Data excerpts >>
──────

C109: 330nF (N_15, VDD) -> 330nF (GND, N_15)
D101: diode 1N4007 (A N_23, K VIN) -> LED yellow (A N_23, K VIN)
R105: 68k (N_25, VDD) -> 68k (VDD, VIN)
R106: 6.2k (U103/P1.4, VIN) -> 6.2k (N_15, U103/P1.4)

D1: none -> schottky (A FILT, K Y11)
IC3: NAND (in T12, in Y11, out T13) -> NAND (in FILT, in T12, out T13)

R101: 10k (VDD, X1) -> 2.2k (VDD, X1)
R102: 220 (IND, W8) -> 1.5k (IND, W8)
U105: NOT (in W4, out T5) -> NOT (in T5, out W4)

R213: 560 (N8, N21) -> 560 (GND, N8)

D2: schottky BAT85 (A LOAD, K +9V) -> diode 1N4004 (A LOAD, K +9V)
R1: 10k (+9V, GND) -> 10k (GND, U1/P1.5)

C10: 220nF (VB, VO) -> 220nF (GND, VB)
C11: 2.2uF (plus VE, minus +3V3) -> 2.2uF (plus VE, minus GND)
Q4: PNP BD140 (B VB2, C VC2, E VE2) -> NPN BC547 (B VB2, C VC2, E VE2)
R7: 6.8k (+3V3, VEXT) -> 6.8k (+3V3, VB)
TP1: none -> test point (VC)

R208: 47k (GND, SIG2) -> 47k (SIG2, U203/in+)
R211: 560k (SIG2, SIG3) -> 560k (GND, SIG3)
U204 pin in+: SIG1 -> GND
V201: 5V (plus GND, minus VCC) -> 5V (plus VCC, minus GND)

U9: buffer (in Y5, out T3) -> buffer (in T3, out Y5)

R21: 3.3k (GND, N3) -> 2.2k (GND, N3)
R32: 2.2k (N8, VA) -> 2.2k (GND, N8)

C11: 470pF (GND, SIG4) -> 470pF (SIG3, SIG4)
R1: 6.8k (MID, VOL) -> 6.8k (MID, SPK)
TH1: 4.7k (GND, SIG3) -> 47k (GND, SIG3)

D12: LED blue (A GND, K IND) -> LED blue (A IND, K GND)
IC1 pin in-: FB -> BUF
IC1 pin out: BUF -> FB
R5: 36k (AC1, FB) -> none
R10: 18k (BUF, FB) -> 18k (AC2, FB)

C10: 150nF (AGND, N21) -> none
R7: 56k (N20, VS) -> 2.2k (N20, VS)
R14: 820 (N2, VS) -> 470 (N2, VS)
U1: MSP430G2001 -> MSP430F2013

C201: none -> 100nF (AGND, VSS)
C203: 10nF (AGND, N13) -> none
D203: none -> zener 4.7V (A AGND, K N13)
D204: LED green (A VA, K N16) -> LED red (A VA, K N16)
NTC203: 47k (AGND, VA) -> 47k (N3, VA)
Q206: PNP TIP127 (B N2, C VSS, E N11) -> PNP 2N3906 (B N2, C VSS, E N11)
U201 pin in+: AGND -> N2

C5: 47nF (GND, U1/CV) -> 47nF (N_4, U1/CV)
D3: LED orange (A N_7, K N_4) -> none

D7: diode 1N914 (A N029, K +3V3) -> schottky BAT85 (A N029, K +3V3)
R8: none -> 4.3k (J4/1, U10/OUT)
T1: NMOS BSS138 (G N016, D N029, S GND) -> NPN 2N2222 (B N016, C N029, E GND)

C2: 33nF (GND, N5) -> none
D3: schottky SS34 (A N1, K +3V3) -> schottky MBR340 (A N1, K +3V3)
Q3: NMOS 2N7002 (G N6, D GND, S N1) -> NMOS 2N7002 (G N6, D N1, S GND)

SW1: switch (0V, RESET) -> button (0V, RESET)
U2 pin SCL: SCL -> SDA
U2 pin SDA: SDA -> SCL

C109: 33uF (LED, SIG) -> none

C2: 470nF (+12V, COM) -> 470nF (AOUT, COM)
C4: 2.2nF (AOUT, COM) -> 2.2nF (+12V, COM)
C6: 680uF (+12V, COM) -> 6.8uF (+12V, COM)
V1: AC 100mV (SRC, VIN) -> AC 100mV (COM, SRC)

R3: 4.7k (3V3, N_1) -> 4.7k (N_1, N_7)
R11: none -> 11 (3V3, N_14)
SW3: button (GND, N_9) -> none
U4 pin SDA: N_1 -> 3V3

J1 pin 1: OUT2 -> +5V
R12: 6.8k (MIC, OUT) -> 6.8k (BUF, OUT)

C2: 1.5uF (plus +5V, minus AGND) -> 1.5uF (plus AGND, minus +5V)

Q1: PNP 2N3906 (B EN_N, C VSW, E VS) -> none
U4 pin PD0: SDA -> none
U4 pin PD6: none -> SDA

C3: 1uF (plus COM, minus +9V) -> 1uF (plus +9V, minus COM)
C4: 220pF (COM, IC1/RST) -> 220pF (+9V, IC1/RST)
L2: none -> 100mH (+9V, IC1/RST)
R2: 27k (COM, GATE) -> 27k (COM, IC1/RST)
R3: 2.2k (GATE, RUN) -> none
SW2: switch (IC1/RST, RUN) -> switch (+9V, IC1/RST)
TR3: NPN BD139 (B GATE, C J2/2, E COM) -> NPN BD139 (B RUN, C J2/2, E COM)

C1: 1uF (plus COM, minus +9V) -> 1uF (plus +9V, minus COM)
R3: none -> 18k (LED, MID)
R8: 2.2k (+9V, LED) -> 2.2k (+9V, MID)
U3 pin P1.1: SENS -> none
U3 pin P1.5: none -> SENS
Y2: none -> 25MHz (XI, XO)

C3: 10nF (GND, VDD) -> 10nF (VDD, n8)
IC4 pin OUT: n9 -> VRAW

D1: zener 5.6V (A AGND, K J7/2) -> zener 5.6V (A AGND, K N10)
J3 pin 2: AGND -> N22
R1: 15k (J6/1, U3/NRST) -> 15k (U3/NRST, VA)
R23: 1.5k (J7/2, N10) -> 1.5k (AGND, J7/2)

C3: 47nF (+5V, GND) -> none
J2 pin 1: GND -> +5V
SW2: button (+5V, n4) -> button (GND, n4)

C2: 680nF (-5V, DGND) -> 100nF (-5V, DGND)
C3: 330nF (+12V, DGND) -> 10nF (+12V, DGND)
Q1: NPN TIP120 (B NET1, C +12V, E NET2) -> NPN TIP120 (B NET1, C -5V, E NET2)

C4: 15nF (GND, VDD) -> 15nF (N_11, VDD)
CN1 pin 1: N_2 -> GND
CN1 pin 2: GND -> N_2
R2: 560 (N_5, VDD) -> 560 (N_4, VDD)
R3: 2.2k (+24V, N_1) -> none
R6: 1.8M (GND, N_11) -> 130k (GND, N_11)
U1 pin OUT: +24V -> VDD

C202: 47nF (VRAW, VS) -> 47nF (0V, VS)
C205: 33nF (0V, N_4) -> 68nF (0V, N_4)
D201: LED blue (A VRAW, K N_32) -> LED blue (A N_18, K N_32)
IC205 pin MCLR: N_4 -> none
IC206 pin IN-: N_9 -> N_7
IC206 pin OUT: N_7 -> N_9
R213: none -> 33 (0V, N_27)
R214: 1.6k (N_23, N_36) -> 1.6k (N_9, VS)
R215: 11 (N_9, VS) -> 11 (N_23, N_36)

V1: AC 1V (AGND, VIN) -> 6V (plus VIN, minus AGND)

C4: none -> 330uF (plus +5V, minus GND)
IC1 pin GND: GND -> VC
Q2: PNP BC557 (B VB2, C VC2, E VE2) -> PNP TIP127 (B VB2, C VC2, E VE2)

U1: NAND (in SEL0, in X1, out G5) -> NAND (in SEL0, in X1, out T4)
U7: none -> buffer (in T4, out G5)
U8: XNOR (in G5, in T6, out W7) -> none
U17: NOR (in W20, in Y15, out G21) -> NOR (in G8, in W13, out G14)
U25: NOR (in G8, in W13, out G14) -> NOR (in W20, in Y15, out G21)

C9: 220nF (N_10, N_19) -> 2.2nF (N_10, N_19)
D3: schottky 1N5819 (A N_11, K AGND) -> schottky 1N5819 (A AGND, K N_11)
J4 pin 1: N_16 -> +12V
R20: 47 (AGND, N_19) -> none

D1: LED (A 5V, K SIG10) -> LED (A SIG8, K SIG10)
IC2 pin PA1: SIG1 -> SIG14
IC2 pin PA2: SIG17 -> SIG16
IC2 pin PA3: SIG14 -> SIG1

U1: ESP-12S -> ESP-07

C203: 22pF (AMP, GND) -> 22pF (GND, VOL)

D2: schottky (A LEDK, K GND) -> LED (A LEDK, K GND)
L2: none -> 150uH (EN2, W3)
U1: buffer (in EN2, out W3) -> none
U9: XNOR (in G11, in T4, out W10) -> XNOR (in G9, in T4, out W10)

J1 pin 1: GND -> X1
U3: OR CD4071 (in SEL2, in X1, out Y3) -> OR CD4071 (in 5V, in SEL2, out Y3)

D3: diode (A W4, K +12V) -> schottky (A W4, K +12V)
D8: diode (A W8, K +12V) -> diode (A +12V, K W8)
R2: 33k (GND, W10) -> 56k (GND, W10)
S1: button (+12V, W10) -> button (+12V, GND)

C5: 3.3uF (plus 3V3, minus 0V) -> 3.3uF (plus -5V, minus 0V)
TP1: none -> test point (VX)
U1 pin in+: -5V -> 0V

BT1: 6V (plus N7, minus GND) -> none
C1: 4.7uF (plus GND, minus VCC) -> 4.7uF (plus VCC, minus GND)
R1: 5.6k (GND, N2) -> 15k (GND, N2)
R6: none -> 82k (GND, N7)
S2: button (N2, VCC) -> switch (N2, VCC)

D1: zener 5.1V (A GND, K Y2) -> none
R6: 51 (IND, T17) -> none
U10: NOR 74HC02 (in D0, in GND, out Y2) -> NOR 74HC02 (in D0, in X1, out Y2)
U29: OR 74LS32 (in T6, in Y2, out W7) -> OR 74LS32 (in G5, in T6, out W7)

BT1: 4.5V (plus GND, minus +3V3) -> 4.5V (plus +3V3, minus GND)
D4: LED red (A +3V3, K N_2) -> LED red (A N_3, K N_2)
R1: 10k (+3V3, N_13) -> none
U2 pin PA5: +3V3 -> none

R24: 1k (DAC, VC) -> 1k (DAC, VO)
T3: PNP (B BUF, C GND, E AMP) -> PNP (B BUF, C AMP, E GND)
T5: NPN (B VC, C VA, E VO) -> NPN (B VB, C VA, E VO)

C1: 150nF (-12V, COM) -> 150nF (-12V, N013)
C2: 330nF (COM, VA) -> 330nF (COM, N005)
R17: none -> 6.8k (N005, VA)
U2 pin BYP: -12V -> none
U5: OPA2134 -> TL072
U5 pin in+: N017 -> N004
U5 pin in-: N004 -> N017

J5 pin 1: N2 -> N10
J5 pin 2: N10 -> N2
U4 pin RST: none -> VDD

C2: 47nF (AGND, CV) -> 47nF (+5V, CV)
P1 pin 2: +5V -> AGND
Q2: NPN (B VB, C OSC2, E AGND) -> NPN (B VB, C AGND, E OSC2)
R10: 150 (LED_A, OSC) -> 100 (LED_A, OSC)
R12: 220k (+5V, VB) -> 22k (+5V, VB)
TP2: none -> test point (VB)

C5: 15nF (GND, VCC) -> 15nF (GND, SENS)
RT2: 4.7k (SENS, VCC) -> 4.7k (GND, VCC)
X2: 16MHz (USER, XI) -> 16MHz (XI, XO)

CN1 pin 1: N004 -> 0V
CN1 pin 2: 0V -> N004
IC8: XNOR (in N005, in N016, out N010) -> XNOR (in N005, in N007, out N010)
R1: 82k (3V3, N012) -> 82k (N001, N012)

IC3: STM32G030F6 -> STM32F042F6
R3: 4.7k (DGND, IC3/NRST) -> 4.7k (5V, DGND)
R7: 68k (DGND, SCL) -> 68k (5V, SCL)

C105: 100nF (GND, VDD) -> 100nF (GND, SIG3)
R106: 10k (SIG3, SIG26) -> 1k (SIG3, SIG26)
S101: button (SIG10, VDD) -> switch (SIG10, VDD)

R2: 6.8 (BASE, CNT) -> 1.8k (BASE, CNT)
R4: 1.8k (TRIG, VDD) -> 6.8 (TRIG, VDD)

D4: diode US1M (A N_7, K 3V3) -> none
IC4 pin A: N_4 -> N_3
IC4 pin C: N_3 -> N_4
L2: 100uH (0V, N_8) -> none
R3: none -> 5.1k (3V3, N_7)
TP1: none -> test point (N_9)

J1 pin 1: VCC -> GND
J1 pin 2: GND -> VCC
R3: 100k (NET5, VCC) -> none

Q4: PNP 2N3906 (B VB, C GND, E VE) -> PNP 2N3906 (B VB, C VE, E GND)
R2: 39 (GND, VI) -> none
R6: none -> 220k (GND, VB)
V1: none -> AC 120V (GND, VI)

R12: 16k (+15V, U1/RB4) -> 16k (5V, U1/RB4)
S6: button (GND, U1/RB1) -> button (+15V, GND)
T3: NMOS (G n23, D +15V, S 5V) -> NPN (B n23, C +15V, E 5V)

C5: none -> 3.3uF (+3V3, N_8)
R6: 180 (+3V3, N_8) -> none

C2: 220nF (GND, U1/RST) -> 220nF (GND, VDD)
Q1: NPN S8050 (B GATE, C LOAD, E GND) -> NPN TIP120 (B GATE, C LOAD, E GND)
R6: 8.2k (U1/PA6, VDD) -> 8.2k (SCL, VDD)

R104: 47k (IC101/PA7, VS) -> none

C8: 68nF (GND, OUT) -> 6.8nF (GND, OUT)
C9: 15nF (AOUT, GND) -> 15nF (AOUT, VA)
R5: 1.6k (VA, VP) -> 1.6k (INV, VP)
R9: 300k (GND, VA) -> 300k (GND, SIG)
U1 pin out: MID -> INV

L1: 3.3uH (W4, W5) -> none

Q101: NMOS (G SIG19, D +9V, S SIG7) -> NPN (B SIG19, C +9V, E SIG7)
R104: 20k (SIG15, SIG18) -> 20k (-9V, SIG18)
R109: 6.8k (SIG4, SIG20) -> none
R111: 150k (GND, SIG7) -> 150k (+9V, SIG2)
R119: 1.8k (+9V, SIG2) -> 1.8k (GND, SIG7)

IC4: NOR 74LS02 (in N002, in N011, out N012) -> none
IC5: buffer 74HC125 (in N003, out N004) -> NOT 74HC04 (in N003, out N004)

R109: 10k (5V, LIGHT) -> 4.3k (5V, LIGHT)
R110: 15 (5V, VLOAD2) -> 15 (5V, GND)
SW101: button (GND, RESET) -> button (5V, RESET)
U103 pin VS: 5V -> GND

──────

Aim of the exercise >> Reproduce exactly the stretch of the material above that starts at the line with "D2: schottky (A" and ends at the line with "TP1: none -> test point (VX)", both included, and nothing else.

Exercise result >>
D2: schottky (A LEDK, K GND) -> LED (A LEDK, K GND)
L2: none -> 150uH (EN2, W3)
U1: buffer (in EN2, out W3) -> none
U9: XNOR (in G11, in T4, out W10) -> XNOR (in G9, in T4, out W10)

J1 pin 1: GND -> X1
U3: OR CD4071 (in SEL2, in X1, out Y3) -> OR CD4071 (in 5V, in SEL2, out Y3)

D3: diode (A W4, K +12V) -> schottky (A W4, K +12V)
D8: diode (A W8, K +12V) -> diode (A +12V, K W8)
R2: 33k (GND, W10) -> 56k (GND, W10)
S1: button (+12V, W10) -> button (+12V, GND)

C5: 3.3uF (plus 3V3, minus 0V) -> 3.3uF (plus -5V, minus 0V)
TP1: none -> test point (VX)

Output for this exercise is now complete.